* Records provided
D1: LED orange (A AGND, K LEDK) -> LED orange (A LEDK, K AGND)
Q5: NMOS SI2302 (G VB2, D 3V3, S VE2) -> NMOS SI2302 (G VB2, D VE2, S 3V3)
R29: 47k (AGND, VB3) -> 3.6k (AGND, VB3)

---

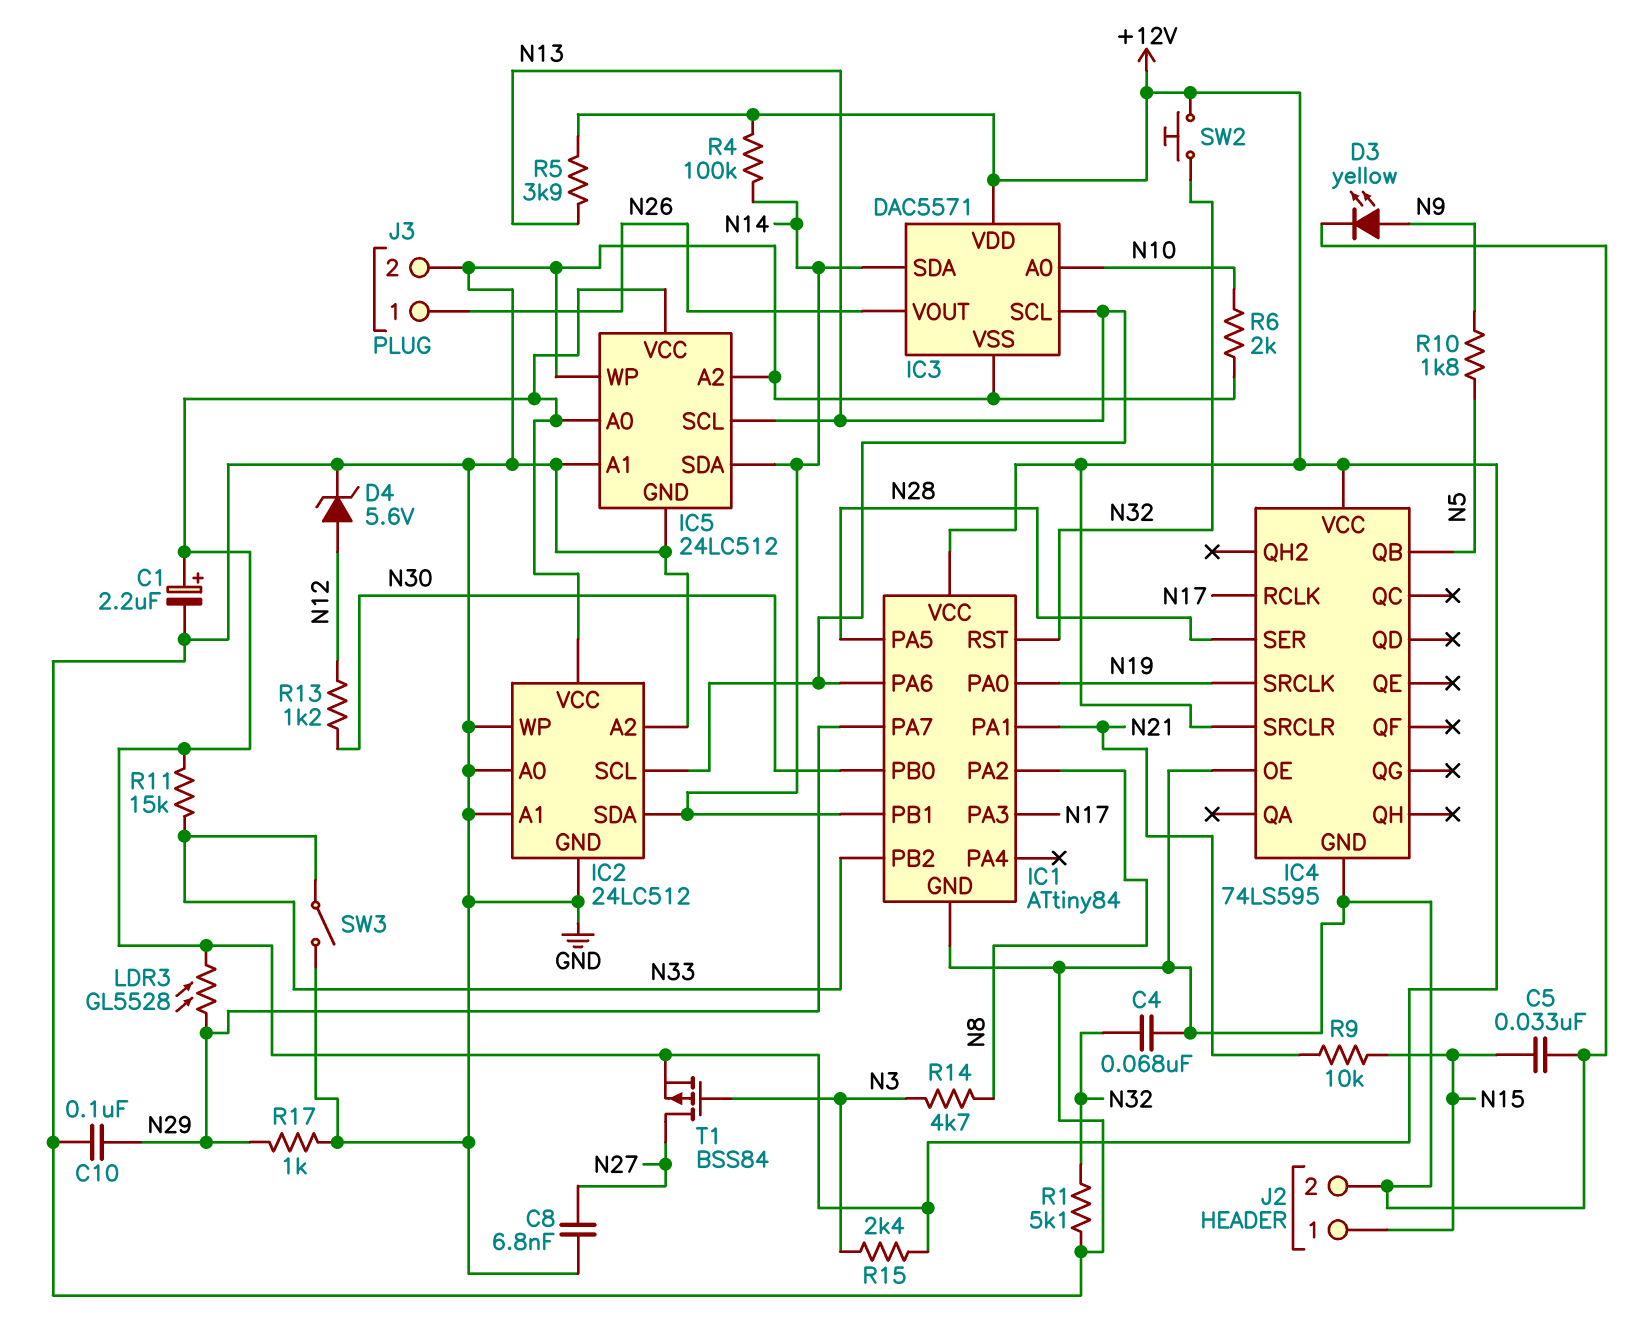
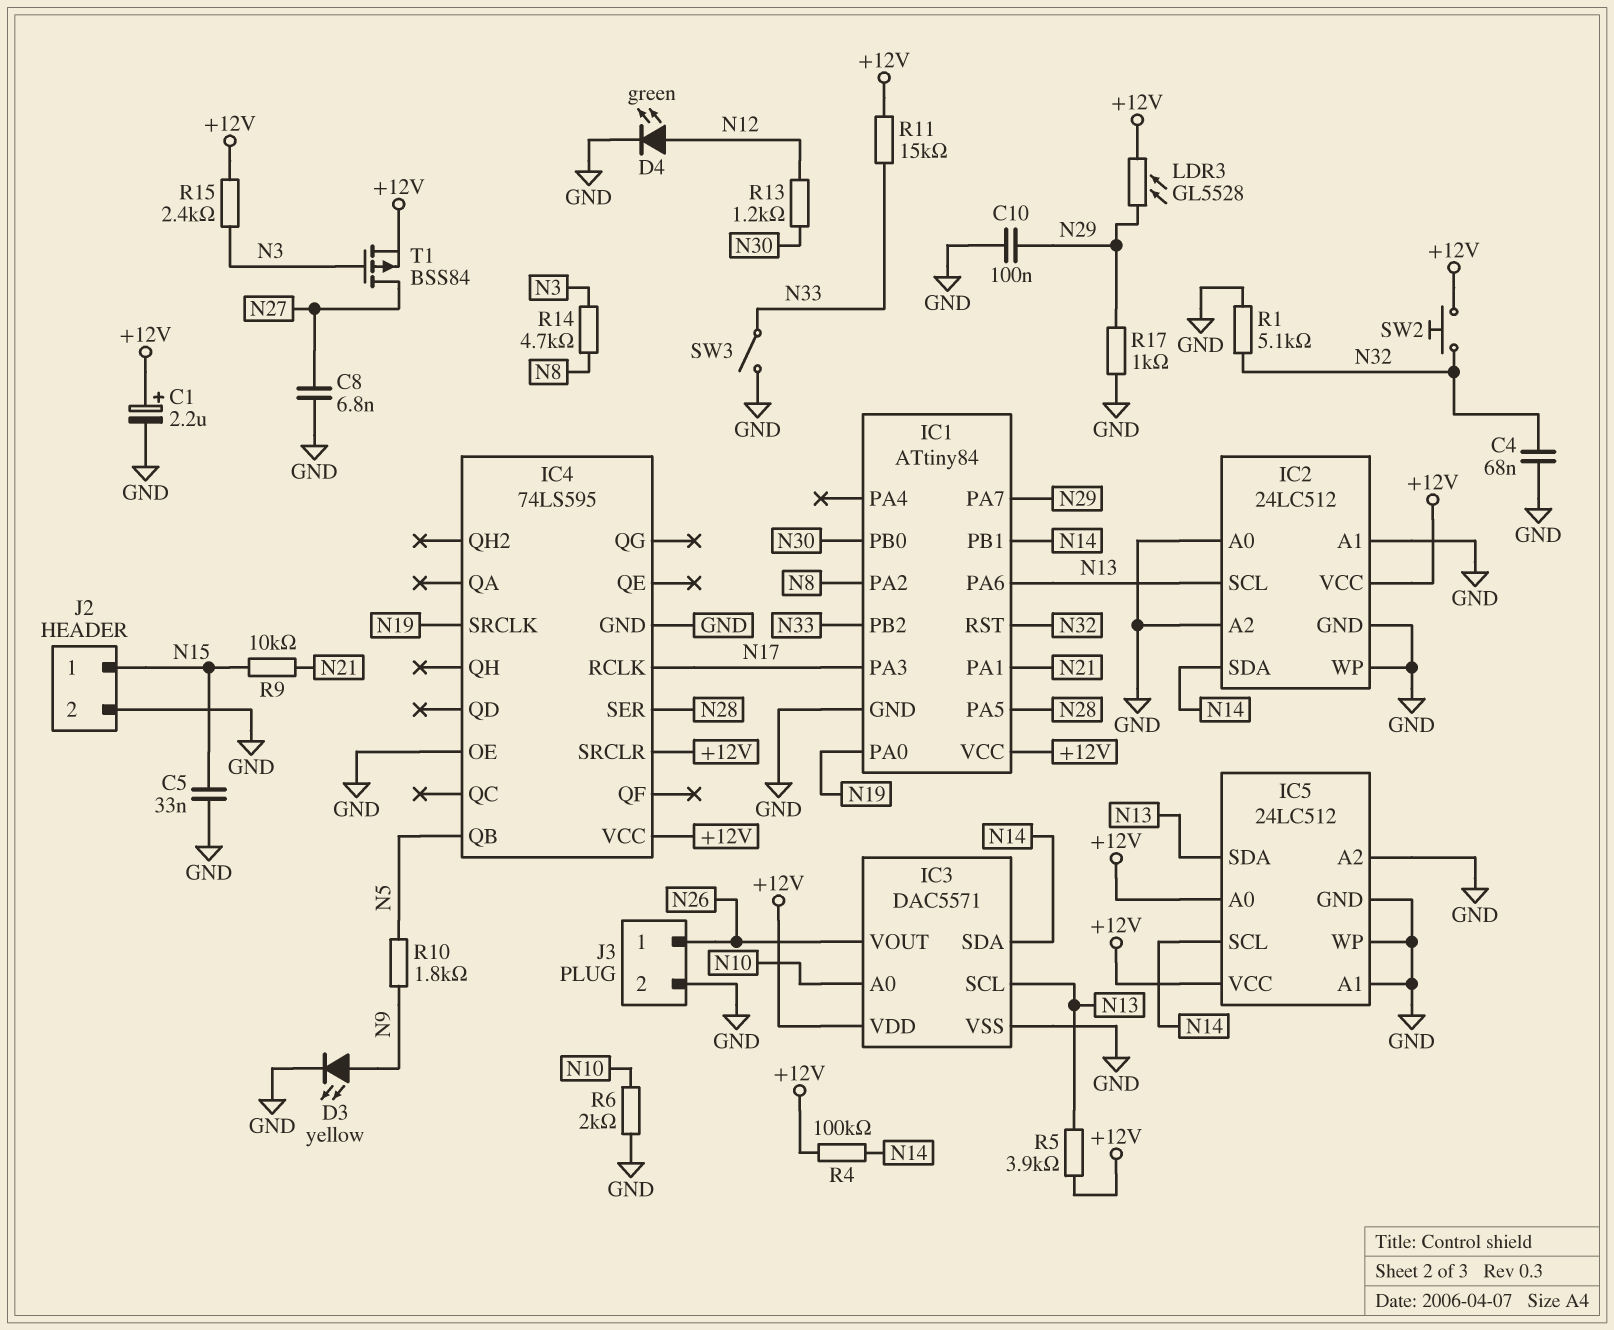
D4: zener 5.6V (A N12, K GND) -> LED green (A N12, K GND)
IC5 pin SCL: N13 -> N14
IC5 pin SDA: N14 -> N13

--

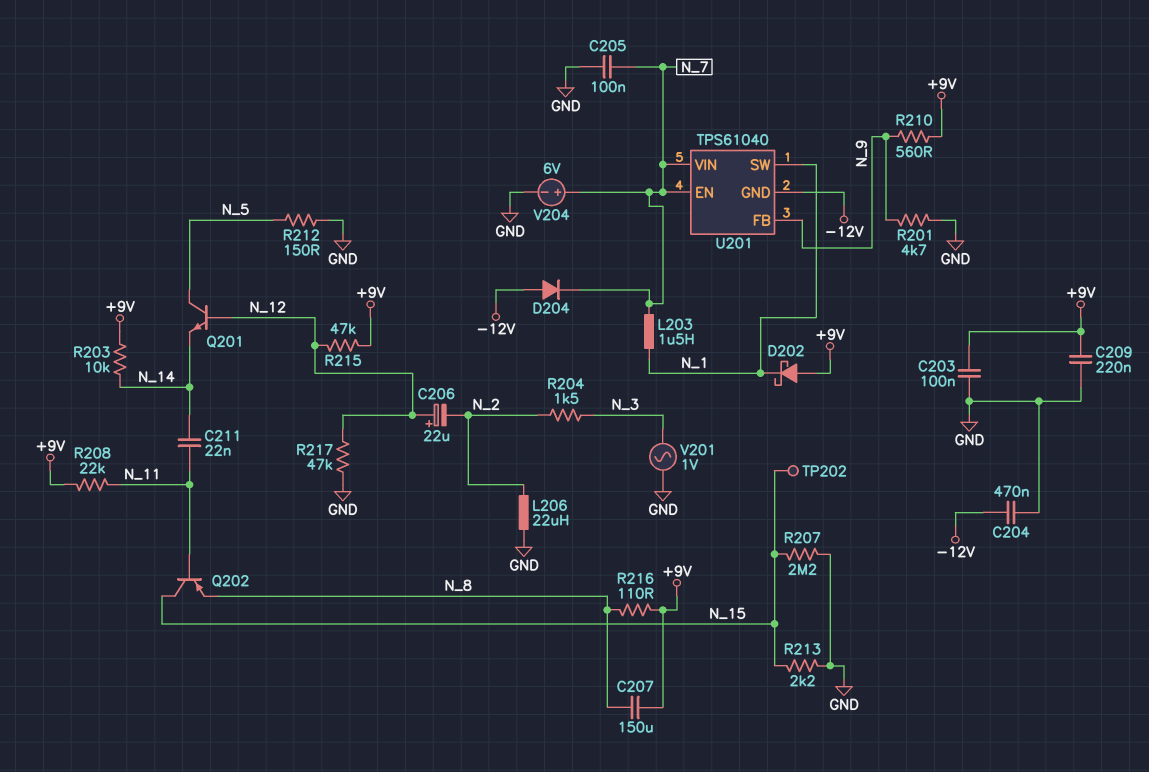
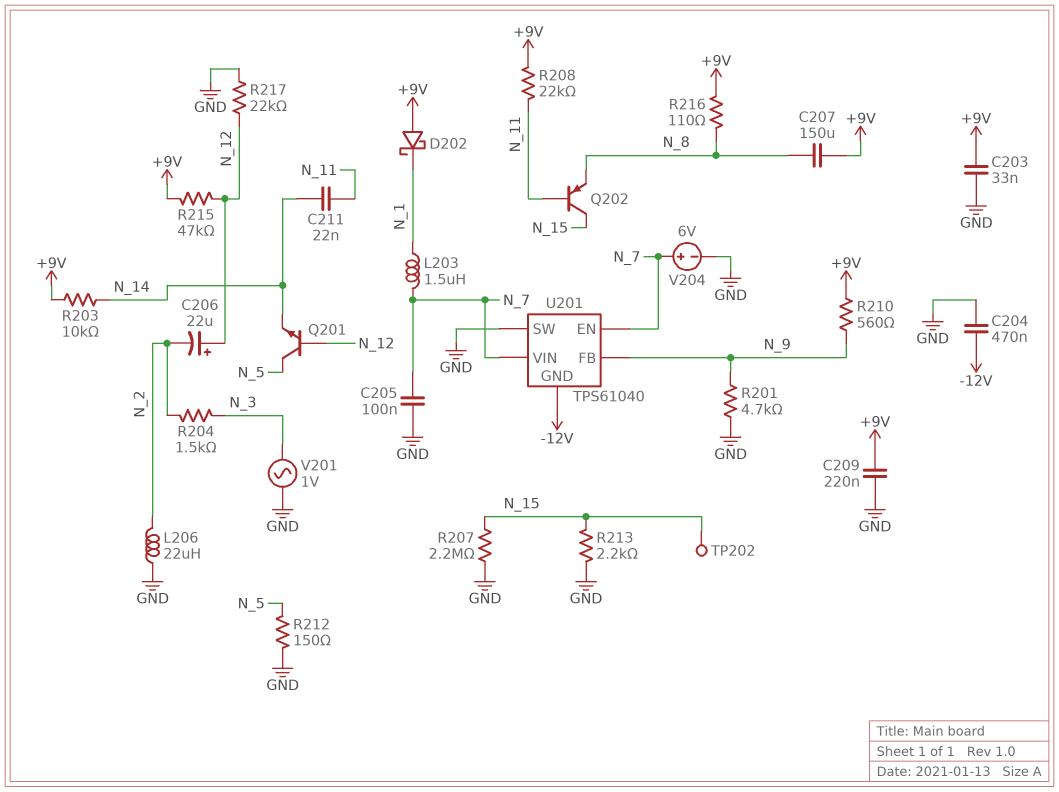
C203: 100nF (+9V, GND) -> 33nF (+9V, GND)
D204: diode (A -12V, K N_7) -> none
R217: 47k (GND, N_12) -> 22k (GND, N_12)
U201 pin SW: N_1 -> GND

* To do
Whenever a line of the listing above holds the string "AGND", include it in the count, and report only the final number.

* Answer section
2